Work to be completed:
Among the lines below, a stretch begins at the one with "R4: 75k (W1, W21) -> 75k (VS, W1)" and ends at the one with "C2: 2200uF (plus". Repeat that stretch exactly, ends included.

Given information:
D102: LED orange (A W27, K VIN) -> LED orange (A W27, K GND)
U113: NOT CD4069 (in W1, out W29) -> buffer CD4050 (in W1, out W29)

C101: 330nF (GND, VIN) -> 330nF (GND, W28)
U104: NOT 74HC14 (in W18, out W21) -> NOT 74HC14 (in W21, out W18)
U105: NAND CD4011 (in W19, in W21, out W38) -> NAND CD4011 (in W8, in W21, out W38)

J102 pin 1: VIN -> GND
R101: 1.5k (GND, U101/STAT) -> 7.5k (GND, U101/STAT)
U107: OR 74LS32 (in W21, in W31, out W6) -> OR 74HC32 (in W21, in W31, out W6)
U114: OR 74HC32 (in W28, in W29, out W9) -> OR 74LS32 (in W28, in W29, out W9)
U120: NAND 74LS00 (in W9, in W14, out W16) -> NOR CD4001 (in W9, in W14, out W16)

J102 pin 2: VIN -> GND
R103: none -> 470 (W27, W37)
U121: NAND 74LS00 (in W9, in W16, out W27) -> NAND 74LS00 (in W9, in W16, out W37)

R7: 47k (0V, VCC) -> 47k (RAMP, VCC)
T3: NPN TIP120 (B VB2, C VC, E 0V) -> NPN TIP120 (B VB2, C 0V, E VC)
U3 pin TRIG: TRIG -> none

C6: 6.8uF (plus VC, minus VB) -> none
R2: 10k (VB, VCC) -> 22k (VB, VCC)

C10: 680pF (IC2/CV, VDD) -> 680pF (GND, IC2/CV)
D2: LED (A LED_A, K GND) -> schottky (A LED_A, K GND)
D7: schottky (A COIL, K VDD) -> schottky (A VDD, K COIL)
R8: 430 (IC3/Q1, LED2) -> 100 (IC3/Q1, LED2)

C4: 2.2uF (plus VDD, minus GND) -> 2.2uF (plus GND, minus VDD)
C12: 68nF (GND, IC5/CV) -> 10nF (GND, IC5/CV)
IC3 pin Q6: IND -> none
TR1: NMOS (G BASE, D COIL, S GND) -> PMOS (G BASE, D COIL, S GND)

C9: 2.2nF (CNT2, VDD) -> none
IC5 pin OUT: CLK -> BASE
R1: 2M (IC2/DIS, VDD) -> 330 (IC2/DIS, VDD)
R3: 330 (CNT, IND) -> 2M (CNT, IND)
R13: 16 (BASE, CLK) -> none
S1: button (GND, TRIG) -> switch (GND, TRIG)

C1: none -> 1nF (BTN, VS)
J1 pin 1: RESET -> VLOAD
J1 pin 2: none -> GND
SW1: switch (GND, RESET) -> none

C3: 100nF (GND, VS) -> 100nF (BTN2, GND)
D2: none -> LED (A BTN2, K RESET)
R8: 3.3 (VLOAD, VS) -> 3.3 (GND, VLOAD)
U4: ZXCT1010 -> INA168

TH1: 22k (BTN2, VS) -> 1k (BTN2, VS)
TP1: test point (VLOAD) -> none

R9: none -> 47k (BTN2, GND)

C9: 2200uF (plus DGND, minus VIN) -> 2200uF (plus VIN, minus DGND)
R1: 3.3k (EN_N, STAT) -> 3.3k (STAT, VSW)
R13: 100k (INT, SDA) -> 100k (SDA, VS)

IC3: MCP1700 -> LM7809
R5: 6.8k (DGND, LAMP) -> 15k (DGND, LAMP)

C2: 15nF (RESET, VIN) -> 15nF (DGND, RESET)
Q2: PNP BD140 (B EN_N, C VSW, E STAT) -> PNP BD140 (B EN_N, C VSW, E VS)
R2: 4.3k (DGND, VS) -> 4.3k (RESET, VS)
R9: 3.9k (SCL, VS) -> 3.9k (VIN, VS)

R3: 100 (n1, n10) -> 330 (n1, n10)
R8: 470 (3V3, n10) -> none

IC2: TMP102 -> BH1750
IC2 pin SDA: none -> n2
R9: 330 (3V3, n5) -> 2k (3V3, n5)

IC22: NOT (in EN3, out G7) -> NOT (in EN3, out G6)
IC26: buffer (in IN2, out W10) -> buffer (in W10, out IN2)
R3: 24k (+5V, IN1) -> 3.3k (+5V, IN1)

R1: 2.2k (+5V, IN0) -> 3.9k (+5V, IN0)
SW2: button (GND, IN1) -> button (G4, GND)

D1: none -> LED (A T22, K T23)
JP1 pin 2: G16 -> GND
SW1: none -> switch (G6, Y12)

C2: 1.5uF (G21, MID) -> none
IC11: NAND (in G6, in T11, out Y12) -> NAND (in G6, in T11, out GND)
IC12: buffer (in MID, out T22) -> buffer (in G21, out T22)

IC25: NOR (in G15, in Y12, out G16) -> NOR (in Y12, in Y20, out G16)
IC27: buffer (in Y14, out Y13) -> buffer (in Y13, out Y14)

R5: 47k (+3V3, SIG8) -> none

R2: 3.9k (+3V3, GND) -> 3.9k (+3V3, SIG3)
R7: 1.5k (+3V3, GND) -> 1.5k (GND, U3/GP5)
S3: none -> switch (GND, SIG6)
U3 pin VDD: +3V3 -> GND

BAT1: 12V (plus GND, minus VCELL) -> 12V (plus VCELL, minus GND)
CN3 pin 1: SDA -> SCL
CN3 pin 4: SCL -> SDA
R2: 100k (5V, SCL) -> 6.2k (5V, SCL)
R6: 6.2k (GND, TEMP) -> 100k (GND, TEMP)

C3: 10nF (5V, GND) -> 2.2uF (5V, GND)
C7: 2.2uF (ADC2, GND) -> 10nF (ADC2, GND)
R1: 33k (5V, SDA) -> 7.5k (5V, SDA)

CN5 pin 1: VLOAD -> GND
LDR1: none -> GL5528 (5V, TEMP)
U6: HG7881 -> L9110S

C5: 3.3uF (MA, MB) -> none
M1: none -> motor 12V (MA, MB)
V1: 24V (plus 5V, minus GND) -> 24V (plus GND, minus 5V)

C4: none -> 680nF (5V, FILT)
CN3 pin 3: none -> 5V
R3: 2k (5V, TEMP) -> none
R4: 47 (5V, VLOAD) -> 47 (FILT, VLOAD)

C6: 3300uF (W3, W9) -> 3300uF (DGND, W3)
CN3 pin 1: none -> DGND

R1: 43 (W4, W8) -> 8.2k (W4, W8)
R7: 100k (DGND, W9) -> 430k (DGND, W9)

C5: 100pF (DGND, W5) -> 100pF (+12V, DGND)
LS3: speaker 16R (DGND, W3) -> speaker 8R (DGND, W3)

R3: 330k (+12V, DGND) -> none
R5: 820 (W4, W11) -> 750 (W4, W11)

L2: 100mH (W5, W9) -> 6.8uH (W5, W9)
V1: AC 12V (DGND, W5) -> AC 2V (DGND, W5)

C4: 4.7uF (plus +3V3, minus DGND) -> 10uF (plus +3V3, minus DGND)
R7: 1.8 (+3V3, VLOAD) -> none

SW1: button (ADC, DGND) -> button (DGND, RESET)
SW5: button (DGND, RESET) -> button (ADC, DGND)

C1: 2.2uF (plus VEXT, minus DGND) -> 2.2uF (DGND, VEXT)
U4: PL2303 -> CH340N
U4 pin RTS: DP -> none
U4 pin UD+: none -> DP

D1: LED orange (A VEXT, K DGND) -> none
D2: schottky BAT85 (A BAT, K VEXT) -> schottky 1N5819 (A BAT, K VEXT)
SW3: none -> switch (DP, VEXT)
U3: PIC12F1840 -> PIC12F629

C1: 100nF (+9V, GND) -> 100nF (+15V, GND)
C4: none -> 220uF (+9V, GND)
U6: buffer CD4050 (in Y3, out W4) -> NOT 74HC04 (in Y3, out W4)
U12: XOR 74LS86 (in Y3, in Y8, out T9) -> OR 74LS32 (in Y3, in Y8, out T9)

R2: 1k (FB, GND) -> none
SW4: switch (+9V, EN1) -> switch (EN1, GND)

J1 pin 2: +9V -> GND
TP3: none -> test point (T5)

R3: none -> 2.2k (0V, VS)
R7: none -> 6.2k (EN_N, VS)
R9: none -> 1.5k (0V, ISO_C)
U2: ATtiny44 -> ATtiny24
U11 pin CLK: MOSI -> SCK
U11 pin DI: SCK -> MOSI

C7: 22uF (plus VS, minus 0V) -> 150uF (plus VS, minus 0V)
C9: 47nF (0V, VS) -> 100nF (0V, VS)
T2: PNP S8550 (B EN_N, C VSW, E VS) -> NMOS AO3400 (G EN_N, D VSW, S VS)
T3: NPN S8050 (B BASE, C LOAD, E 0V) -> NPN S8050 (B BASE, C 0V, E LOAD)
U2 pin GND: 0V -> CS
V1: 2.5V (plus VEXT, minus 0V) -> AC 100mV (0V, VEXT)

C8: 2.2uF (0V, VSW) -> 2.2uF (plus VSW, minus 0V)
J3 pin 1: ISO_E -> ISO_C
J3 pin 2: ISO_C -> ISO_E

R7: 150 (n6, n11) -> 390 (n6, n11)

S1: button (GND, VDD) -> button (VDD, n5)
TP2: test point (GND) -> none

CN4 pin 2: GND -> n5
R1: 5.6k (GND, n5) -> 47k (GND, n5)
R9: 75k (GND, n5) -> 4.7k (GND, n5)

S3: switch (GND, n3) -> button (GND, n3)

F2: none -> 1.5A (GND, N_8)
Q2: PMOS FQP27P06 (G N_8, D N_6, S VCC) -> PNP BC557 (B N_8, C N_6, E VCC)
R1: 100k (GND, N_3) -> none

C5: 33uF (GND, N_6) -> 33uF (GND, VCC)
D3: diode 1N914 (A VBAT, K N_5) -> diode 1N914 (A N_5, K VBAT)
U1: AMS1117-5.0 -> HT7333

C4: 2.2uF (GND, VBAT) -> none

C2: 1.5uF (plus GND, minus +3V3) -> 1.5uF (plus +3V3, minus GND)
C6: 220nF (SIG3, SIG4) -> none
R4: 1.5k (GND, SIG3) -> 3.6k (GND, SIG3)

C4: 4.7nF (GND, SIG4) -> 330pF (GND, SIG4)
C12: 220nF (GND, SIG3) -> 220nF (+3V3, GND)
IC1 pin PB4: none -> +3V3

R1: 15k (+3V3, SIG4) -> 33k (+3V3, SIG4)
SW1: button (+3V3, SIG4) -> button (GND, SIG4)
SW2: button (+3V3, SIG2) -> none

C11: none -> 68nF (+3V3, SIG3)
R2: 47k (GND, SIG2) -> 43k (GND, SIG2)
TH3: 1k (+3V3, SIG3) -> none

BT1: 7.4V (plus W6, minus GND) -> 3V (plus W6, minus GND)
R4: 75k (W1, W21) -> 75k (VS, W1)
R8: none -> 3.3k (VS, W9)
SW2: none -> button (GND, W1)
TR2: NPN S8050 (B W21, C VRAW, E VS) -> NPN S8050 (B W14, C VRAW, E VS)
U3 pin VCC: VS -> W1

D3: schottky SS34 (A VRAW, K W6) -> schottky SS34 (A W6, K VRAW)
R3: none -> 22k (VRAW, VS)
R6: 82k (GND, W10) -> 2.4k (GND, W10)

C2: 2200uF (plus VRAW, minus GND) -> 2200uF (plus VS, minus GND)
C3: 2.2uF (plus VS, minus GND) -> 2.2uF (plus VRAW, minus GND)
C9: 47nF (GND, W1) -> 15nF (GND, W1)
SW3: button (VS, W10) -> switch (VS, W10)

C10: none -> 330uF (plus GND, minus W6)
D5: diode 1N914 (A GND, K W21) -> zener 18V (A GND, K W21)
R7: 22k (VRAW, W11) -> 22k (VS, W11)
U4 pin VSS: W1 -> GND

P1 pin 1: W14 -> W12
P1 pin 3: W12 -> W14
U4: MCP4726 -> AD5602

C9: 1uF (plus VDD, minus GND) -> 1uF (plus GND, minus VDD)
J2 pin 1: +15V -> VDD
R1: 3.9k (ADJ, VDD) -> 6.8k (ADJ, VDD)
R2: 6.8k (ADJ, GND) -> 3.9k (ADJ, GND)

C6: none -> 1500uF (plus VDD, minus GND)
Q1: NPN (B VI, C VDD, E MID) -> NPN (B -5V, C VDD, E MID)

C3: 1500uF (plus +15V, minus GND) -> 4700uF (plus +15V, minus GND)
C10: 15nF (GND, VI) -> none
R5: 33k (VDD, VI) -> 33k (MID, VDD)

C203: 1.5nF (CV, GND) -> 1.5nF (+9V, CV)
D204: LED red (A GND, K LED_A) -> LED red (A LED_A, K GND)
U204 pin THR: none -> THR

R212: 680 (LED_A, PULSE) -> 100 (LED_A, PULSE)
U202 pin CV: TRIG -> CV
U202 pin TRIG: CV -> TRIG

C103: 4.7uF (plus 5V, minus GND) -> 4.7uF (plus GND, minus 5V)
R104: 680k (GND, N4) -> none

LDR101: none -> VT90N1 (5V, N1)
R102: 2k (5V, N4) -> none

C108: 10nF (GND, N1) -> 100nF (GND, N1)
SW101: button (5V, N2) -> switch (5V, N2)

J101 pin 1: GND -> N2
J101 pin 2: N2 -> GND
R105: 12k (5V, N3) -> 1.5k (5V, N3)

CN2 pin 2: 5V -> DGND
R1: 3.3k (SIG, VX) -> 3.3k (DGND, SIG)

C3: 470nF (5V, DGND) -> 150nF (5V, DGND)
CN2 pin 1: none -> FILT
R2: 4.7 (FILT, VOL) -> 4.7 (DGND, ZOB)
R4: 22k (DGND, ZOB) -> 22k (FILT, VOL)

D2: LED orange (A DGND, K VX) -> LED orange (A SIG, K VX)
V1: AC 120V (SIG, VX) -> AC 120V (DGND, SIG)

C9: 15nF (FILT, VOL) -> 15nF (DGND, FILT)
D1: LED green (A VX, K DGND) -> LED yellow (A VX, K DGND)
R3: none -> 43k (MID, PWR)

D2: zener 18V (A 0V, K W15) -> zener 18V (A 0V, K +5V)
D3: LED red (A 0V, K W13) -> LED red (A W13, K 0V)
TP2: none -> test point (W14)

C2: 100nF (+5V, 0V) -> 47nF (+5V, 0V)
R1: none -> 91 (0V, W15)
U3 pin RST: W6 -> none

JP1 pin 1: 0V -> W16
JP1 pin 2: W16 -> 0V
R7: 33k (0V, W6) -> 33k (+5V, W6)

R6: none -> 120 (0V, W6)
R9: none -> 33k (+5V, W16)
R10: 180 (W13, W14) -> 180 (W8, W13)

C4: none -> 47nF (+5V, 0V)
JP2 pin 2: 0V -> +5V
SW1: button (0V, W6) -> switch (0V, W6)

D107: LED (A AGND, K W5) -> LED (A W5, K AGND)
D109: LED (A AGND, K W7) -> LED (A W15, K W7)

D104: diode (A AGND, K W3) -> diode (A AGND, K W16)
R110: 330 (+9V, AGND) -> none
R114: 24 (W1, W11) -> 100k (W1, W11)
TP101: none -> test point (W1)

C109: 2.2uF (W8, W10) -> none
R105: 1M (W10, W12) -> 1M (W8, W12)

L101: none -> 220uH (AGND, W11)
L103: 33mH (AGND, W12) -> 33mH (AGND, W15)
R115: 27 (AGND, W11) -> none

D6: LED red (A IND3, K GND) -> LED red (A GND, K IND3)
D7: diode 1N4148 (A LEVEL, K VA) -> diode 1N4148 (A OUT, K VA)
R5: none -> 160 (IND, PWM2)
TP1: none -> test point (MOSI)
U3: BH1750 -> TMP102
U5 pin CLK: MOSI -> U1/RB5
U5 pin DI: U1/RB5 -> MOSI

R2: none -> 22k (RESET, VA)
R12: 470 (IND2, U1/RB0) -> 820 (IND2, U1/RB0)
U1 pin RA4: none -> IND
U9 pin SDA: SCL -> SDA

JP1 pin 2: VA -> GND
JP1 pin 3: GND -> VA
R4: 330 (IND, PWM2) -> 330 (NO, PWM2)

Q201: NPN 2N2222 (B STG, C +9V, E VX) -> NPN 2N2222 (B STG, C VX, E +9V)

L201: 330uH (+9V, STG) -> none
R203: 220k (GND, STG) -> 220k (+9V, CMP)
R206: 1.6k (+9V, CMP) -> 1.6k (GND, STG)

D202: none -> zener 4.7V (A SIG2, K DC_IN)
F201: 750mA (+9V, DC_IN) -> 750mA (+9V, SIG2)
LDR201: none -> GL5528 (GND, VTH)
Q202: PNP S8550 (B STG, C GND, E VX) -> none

Answer below:
R4: 75k (W1, W21) -> 75k (VS, W1)
R8: none -> 3.3k (VS, W9)
SW2: none -> button (GND, W1)
TR2: NPN S8050 (B W21, C VRAW, E VS) -> NPN S8050 (B W14, C VRAW, E VS)
U3 pin VCC: VS -> W1

D3: schottky SS34 (A VRAW, K W6) -> schottky SS34 (A W6, K VRAW)
R3: none -> 22k (VRAW, VS)
R6: 82k (GND, W10) -> 2.4k (GND, W10)

C2: 2200uF (plus VRAW, minus GND) -> 2200uF (plus VS, minus GND)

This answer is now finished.